- Task: Only the pictures are to be left out; please reproduce everything else in the data exactly.

- Given material:
——

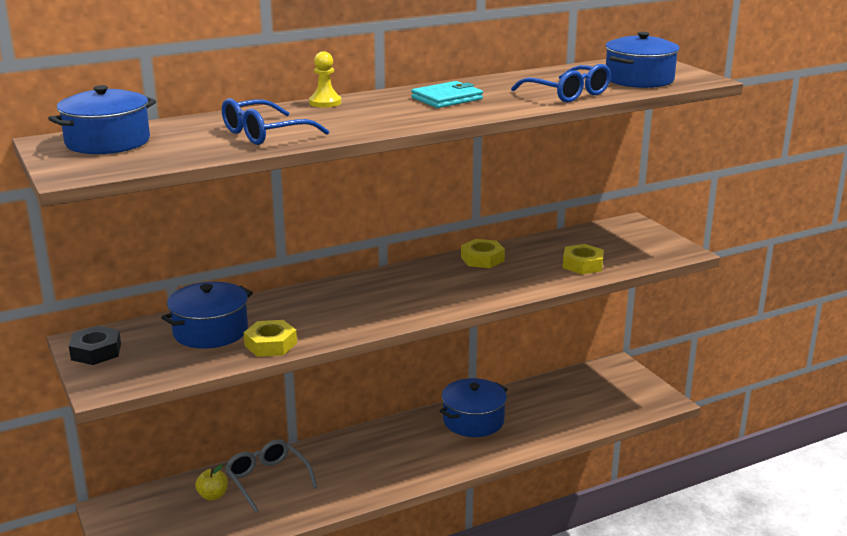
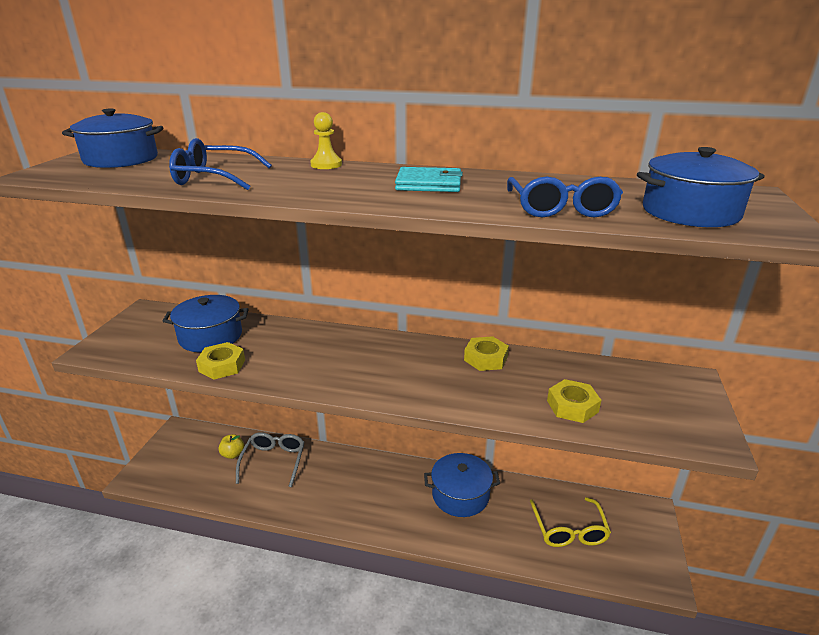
camera: 40 degrees right, 5 degrees up
(96, 351) = (136, 321): black nut -> none
(578, 403) = (569, 530): none -> yellow glasses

——

- Response area:
camera: 40 degrees right, 5 degrees up
(96, 351) = (136, 321): black nut -> none
(578, 403) = (569, 530): none -> yellow glasses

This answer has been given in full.